+++ AVAILABLE RECORDS

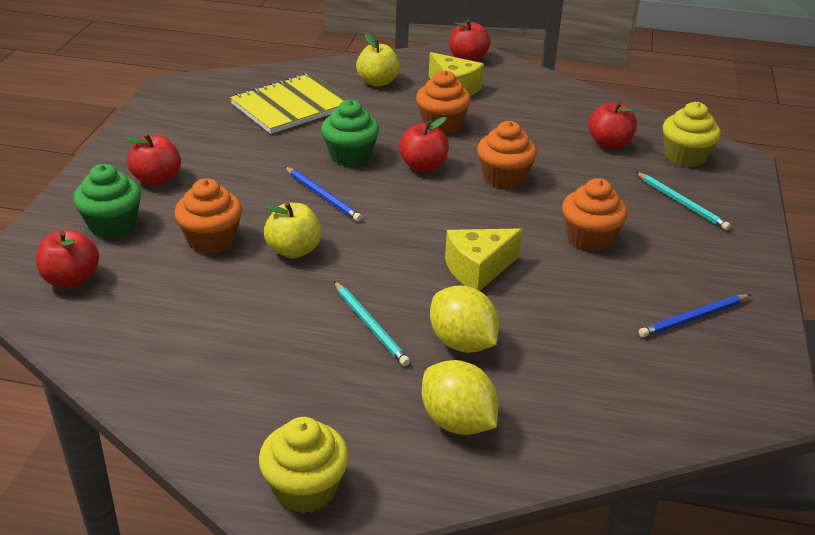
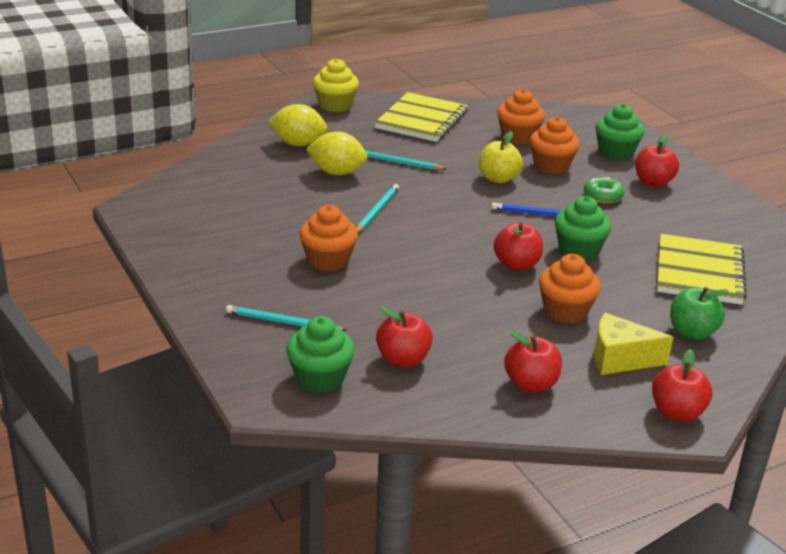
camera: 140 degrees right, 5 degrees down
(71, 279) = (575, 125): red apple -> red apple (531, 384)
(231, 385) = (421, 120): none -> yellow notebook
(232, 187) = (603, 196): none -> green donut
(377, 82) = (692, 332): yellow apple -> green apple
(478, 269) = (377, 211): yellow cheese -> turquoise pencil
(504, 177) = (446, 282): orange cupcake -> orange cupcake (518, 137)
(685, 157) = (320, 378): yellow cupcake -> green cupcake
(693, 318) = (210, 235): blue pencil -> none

++++++

**WORK INSTRUCTION**. Every line of the data that includes the word "none" should be copied.

**ANSWER SPACE**.
(231, 385) = (421, 120): none -> yellow notebook
(232, 187) = (603, 196): none -> green donut
(693, 318) = (210, 235): blue pencil -> none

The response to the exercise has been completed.